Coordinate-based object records
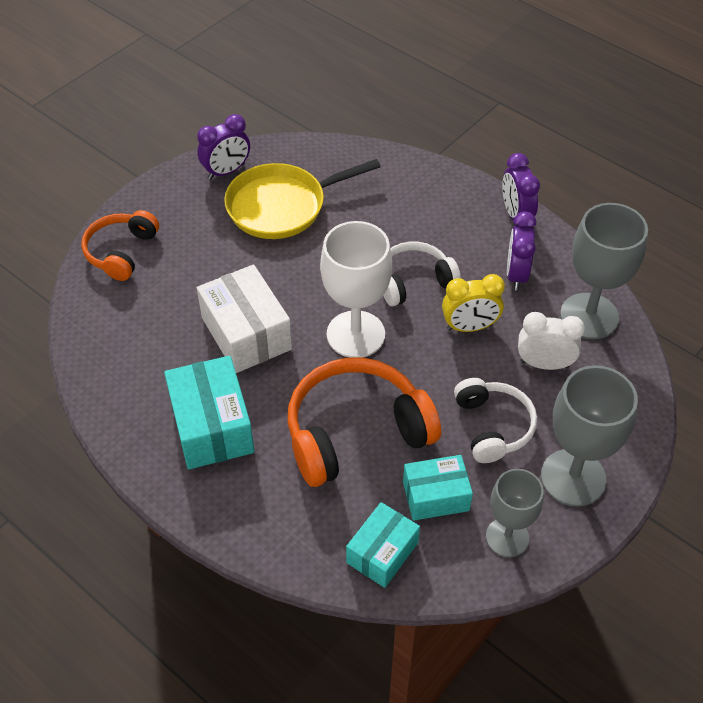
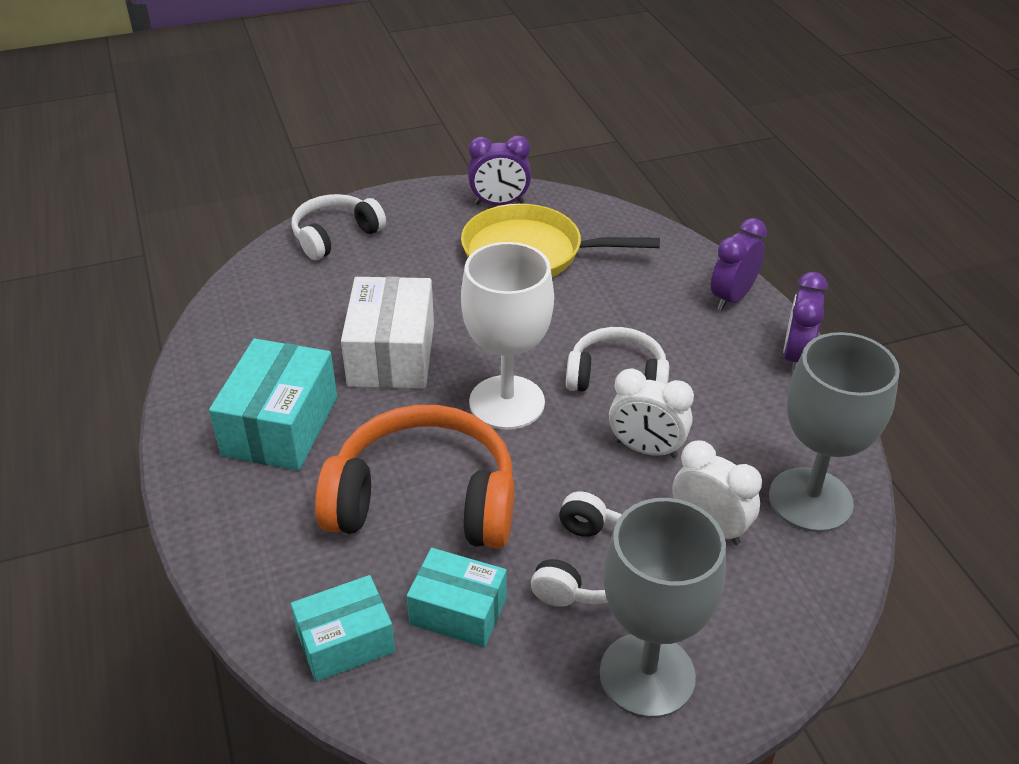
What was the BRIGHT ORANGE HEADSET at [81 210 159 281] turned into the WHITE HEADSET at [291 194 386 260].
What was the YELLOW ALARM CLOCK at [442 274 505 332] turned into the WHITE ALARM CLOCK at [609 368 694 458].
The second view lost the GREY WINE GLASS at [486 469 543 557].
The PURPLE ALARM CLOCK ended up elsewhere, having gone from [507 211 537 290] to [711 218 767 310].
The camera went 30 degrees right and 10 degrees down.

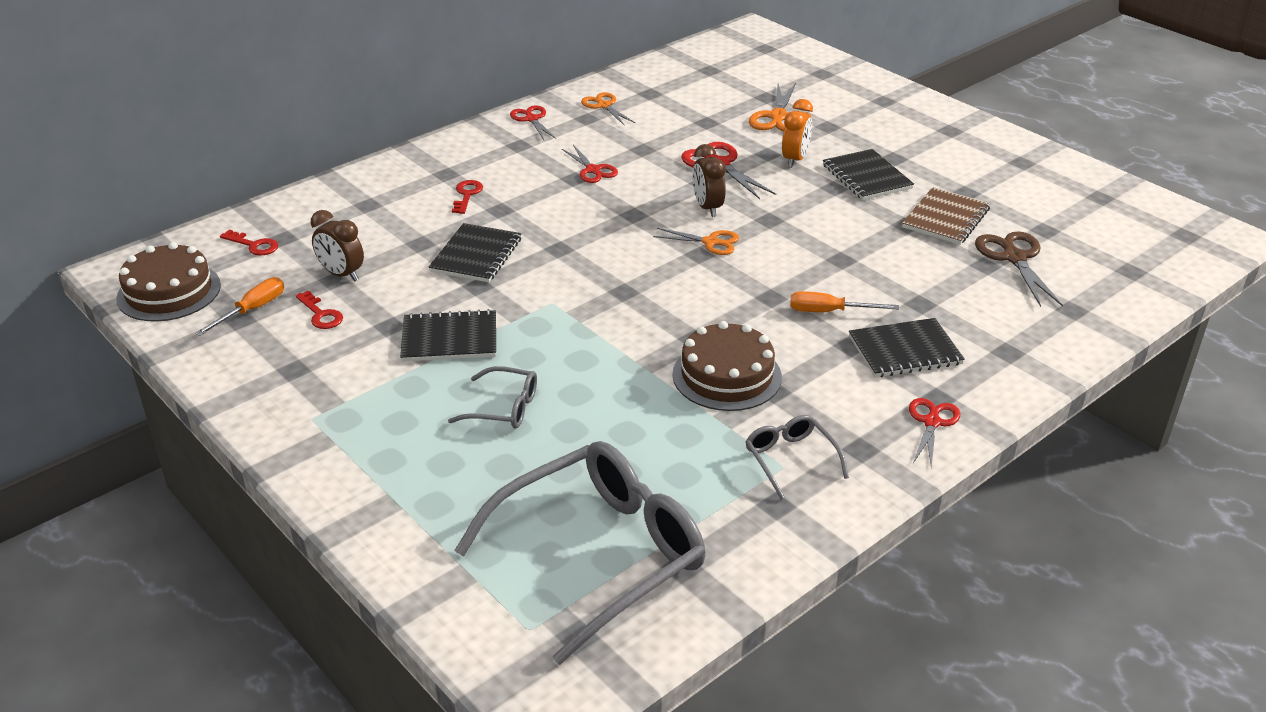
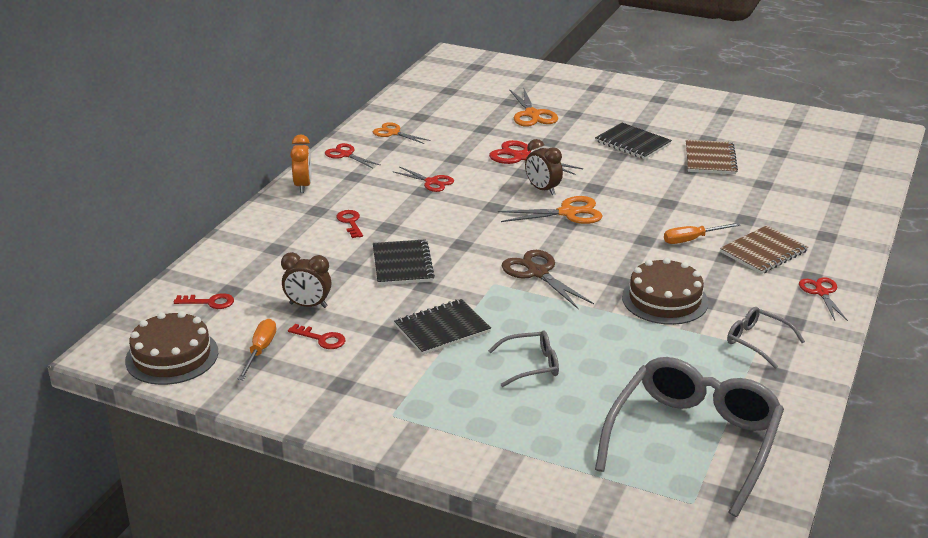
The size of the BRIGHT ORANGE SCISSORS at [653 228 739 255] changed by a factor of 1.50.
The BRIGHT ORANGE ALARM CLOCK ended up elsewhere, having gone from [782 99 813 168] to [290 134 312 193].
What was the BLACK NOTEBOOK at [849 318 965 377] turned into the BROWN NOTEBOOK at [720 225 808 274].
The BROWN SCISSORS ended up elsewhere, having gone from [975 231 1063 307] to [502 250 594 309].
The camera went 25 degrees left and 5 degrees down.

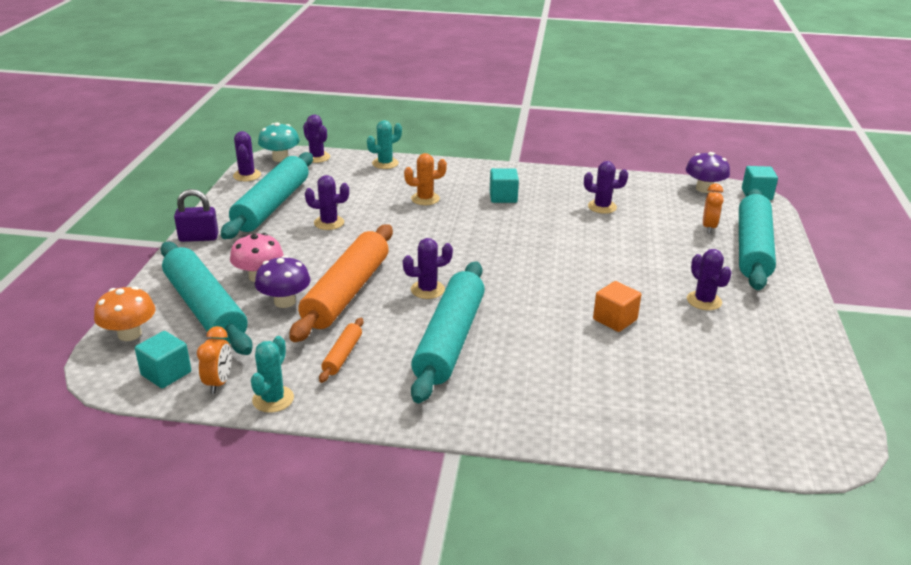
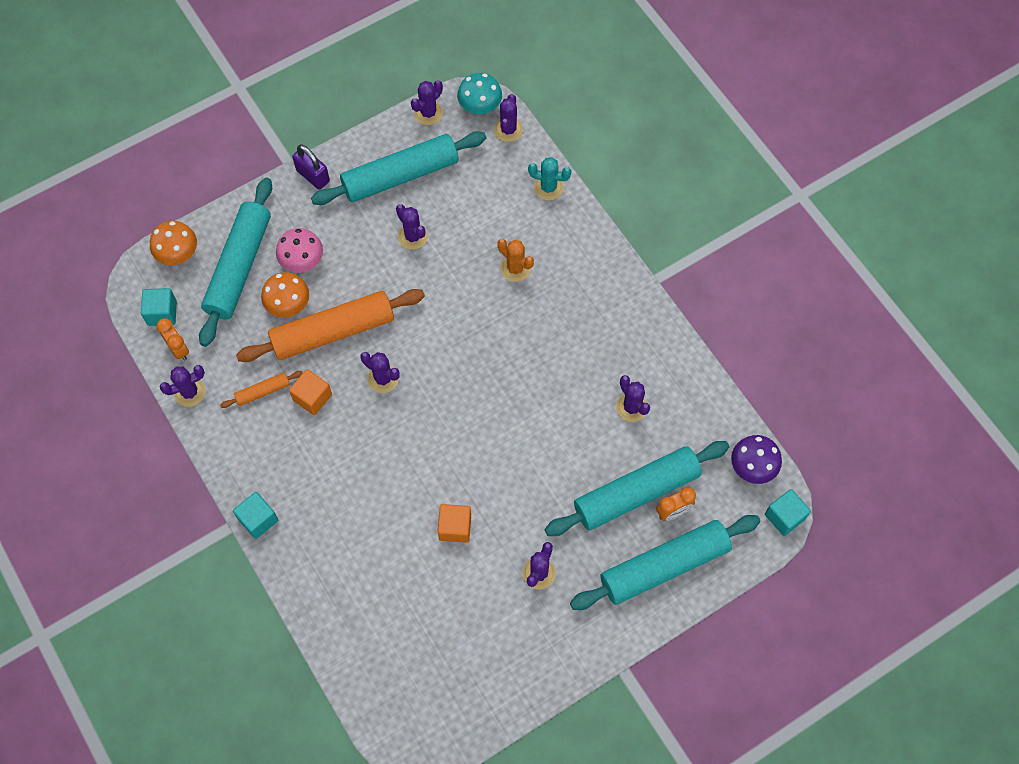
The BRIGHT ORANGE ALARM CLOCK at [197 326 232 394] ended up facing another way, 90 degrees counterclockwise from before.
What was the AQUA SAGUARO CACTUS at [251 336 294 413] turned into the PURPLE SAGUARO CACTUS at [160 365 206 407].
What was the PURPLE TOADSTOOL at [255 255 310 308] turned into the BRIGHT ORANGE TOADSTOOL at [261 272 309 318].
The AQUA ROLLING PIN ended up elsewhere, having gone from [411 261 485 403] to [545 441 729 536].
The AQUA SOLID CUBE ended up elsewhere, having gone from [490 168 519 203] to [233 492 278 539].
The second view gained the BRIGHT ORANGE SOLID CUBE at [289 369 332 415].
The camera went 50 degrees right and 35 degrees up.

### ASSIGNMENT
Copy the records exactly. Skip any pictures.

### RESULT OF THIS TASK
What was the BRIGHT ORANGE HEADSET at [81 210 159 281] turned into the WHITE HEADSET at [291 194 386 260].
What was the YELLOW ALARM CLOCK at [442 274 505 332] turned into the WHITE ALARM CLOCK at [609 368 694 458].
The second view lost the GREY WINE GLASS at [486 469 543 557].
The PURPLE ALARM CLOCK ended up elsewhere, having gone from [507 211 537 290] to [711 218 767 310].
The camera went 30 degrees right and 10 degrees down.

The size of the BRIGHT ORANGE SCISSORS at [653 228 739 255] changed by a factor of 1.50.
The BRIGHT ORANGE ALARM CLOCK ended up elsewhere, having gone from [782 99 813 168] to [290 134 312 193].
What was the BLACK NOTEBOOK at [849 318 965 377] turned into the BROWN NOTEBOOK at [720 225 808 274].
The BROWN SCISSORS ended up elsewhere, having gone from [975 231 1063 307] to [502 250 594 309].
The camera went 25 degrees left and 5 degrees down.

The BRIGHT ORANGE ALARM CLOCK at [197 326 232 394] ended up facing another way, 90 degrees counterclockwise from before.
What was the AQUA SAGUARO CACTUS at [251 336 294 413] turned into the PURPLE SAGUARO CACTUS at [160 365 206 407].
What was the PURPLE TOADSTOOL at [255 255 310 308] turned into the BRIGHT ORANGE TOADSTOOL at [261 272 309 318].
The AQUA ROLLING PIN ended up elsewhere, having gone from [411 261 485 403] to [545 441 729 536].
The AQUA SOLID CUBE ended up elsewhere, having gone from [490 168 519 203] to [233 492 278 539].
The second view gained the BRIGHT ORANGE SOLID CUBE at [289 369 332 415].
The camera went 50 degrees right and 35 degrees up.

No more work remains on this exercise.